PROBLEM DESCRIPTION
In the records below, find the line that contains "black heart: 8 -> 9" and the line that contains "yellow cheese: 1 -> 3". Set down exactly those lines and every line between them, and nothing more.

RECORDS SUPPLIED
□ □ □ □
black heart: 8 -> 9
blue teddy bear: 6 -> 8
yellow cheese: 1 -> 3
□ □ □ □
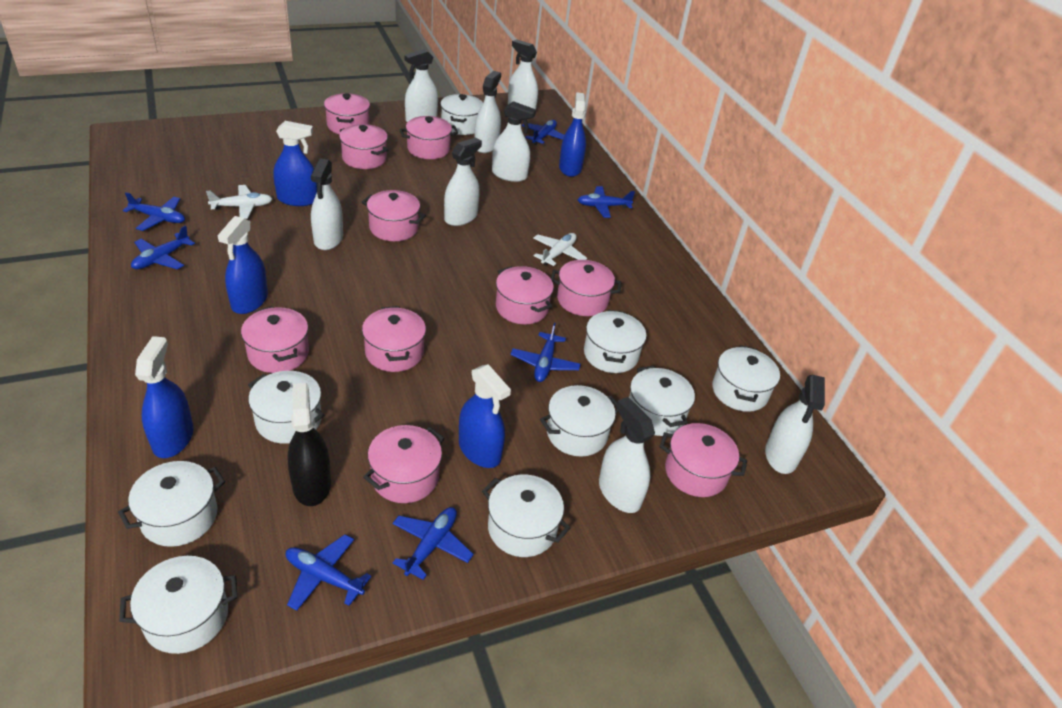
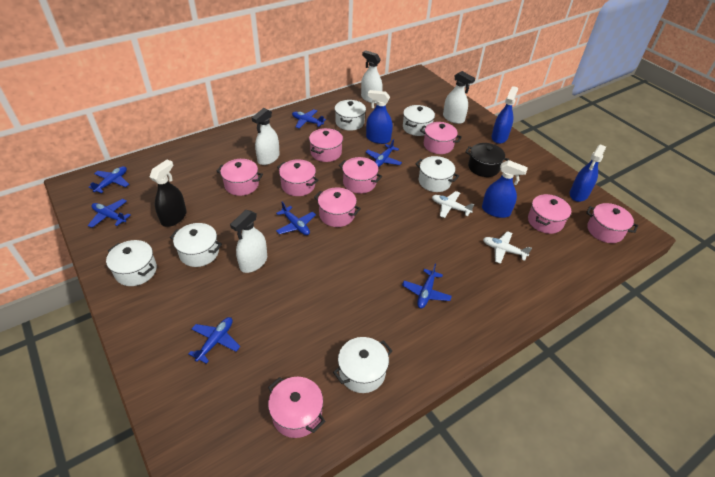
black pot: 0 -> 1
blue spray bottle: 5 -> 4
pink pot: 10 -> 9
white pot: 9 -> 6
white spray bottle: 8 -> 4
□ □ □ □
RESPONSE FOR THIS EXERCISE
black heart: 8 -> 9
blue teddy bear: 6 -> 8
yellow cheese: 1 -> 3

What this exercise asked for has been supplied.